** About this exercise **
Write the listing below out again in full, dropping its pictures.

** Data shown follows **

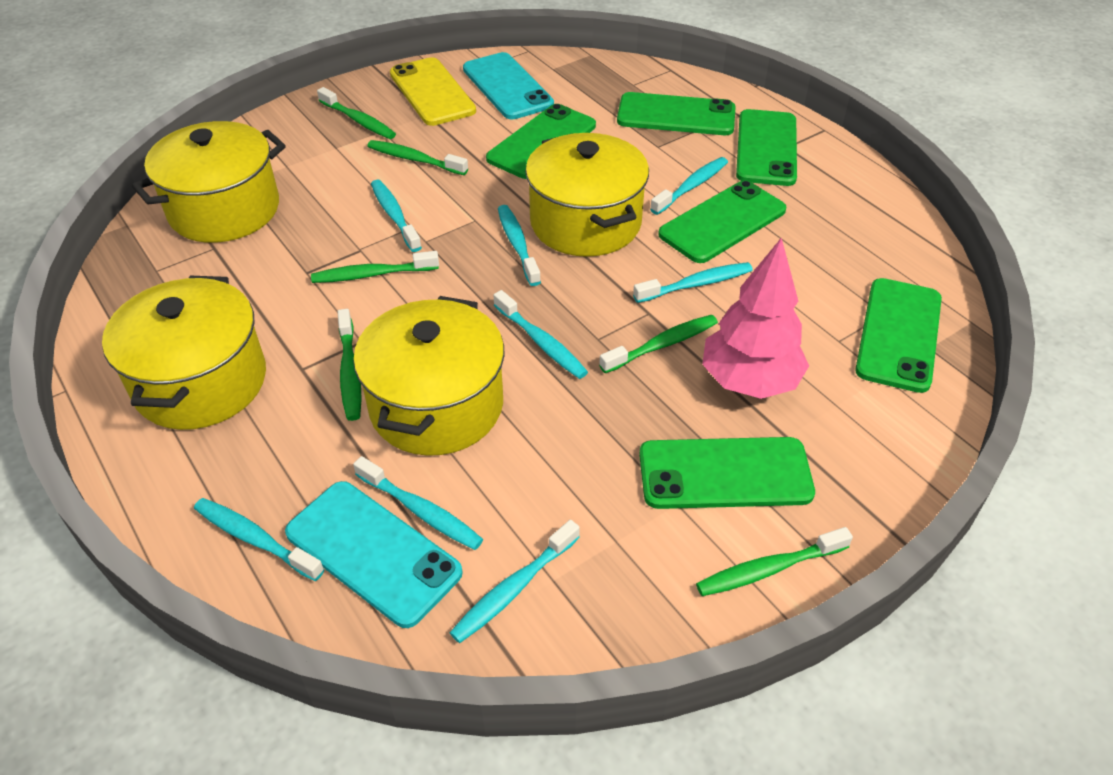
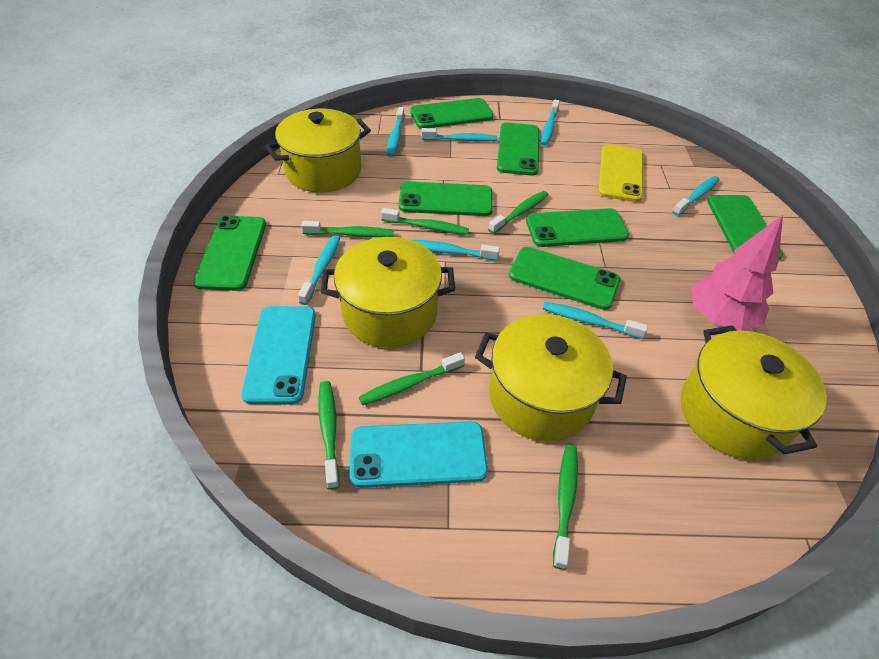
green phone: 6 -> 7
turquoise toothbrush: 8 -> 7

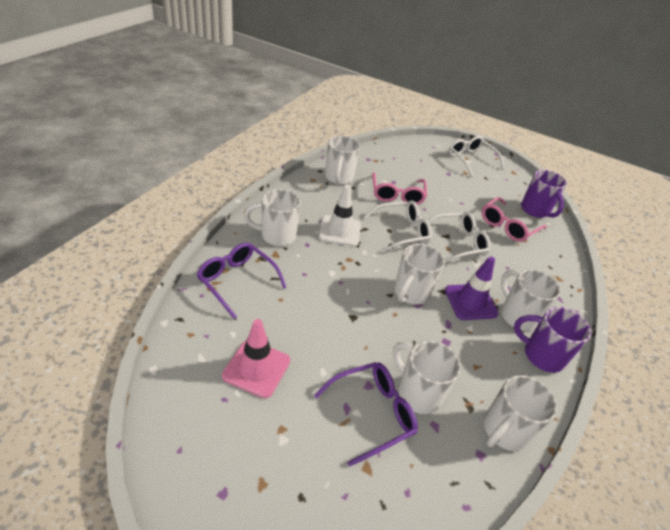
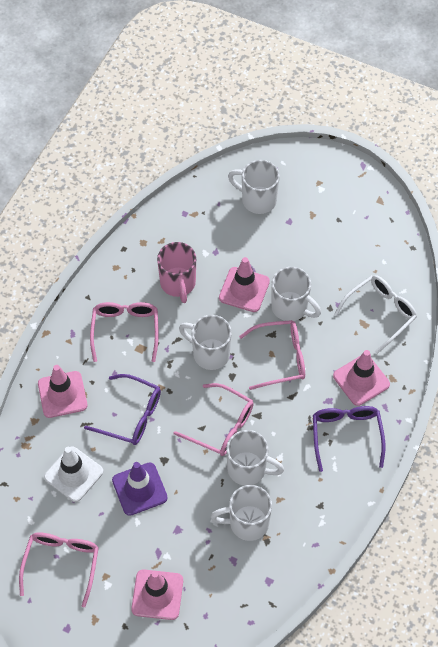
pink glasses: 2 -> 4
pink mug: 0 -> 1
pink traffic cone: 1 -> 4
purple mug: 2 -> 0
white glasses: 3 -> 1
white mug: 6 -> 5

** End of Data shown **

** Written reply **
green phone: 6 -> 7
turquoise toothbrush: 8 -> 7

pink glasses: 2 -> 4
pink mug: 0 -> 1
pink traffic cone: 1 -> 4
purple mug: 2 -> 0
white glasses: 3 -> 1
white mug: 6 -> 5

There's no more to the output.